#### What to produce:
Nothing but the lines from the one containing "pink nut: 1 -> 3" through the end of the data below should appear in the answer, each exact and free of pictures.

#### Excerpted records:
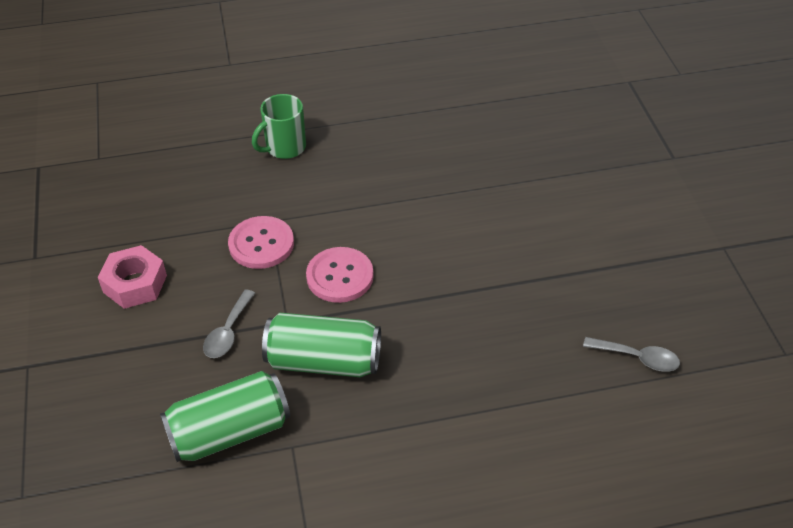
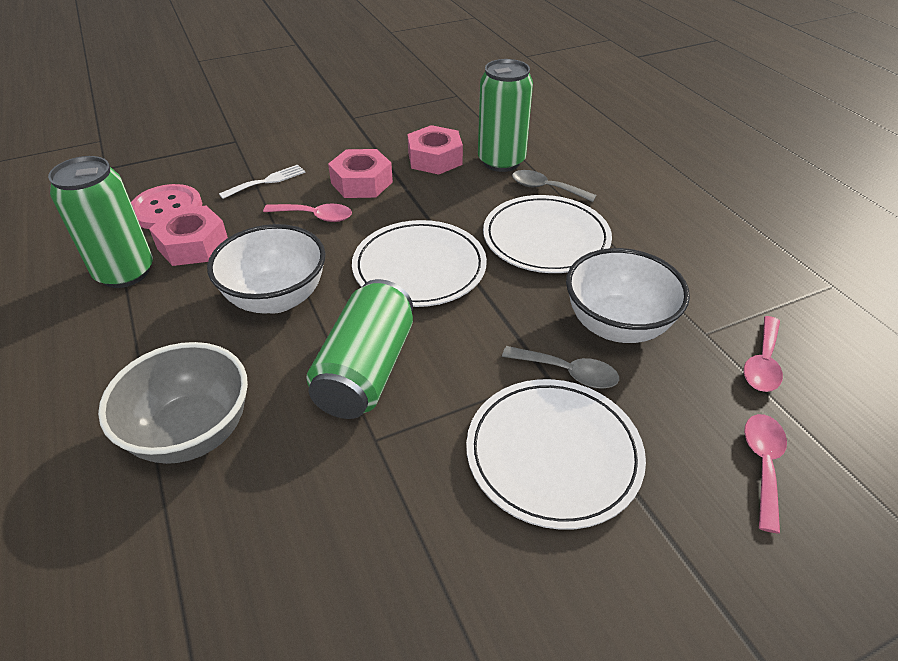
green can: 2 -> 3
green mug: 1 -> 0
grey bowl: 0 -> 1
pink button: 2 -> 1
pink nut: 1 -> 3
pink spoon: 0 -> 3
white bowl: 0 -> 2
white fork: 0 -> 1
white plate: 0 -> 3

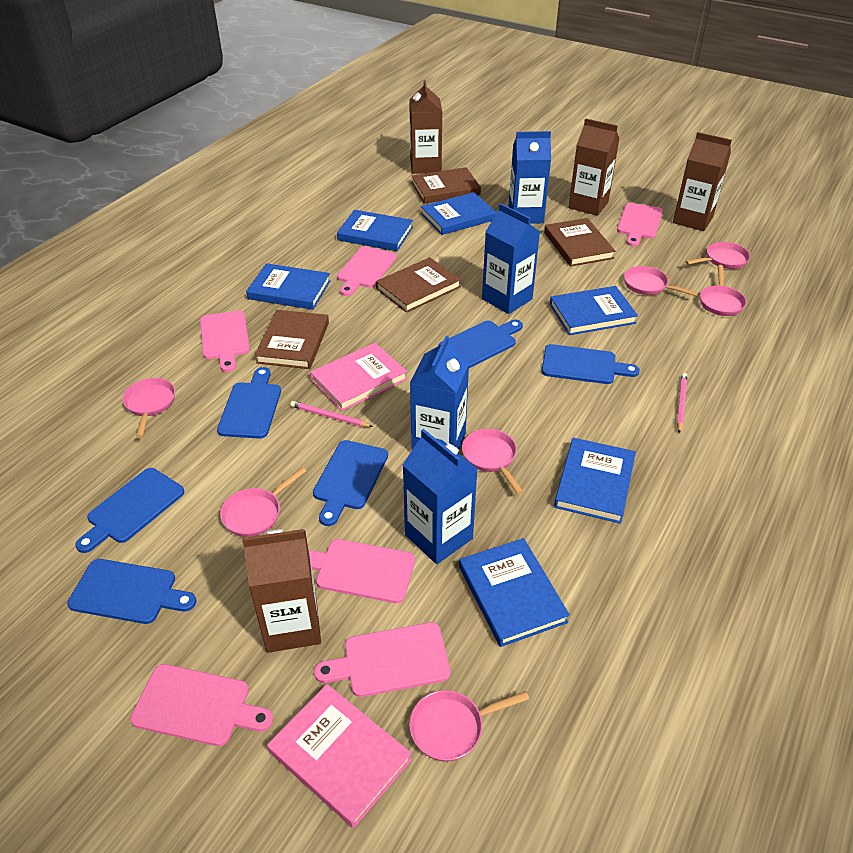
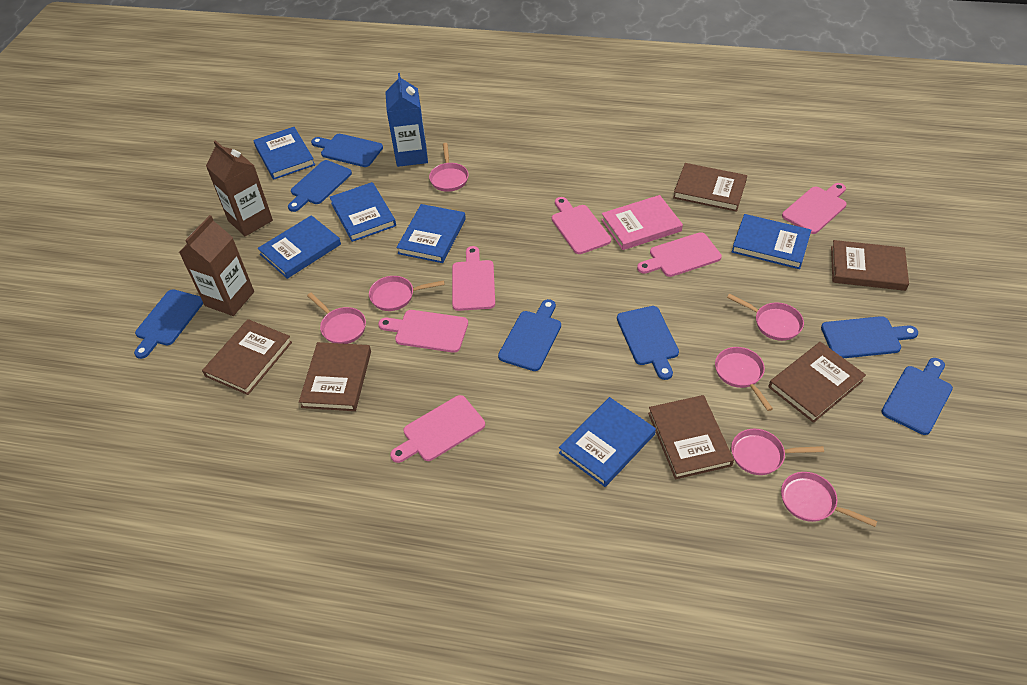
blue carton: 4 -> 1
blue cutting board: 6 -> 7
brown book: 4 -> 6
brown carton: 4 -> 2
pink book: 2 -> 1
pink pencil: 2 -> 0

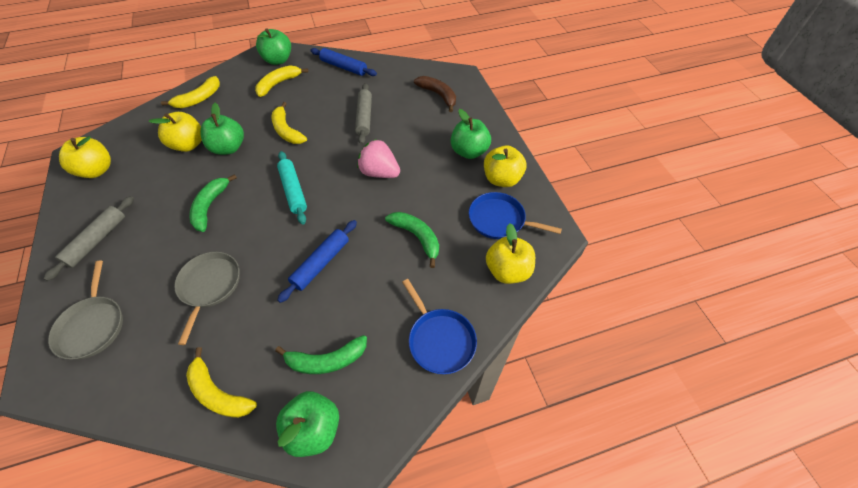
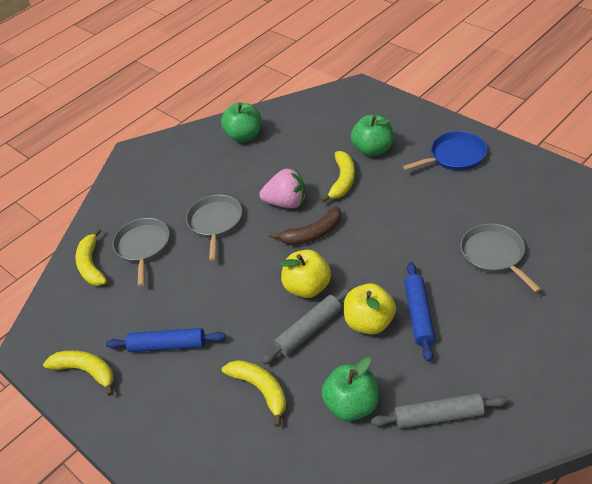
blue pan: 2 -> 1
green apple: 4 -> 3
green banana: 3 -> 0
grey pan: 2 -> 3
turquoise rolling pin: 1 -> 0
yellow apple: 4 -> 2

#### Your response:
pink nut: 1 -> 3
pink spoon: 0 -> 3
white bowl: 0 -> 2
white fork: 0 -> 1
white plate: 0 -> 3

blue carton: 4 -> 1
blue cutting board: 6 -> 7
brown book: 4 -> 6
brown carton: 4 -> 2
pink book: 2 -> 1
pink pencil: 2 -> 0

blue pan: 2 -> 1
green apple: 4 -> 3
green banana: 3 -> 0
grey pan: 2 -> 3
turquoise rolling pin: 1 -> 0
yellow apple: 4 -> 2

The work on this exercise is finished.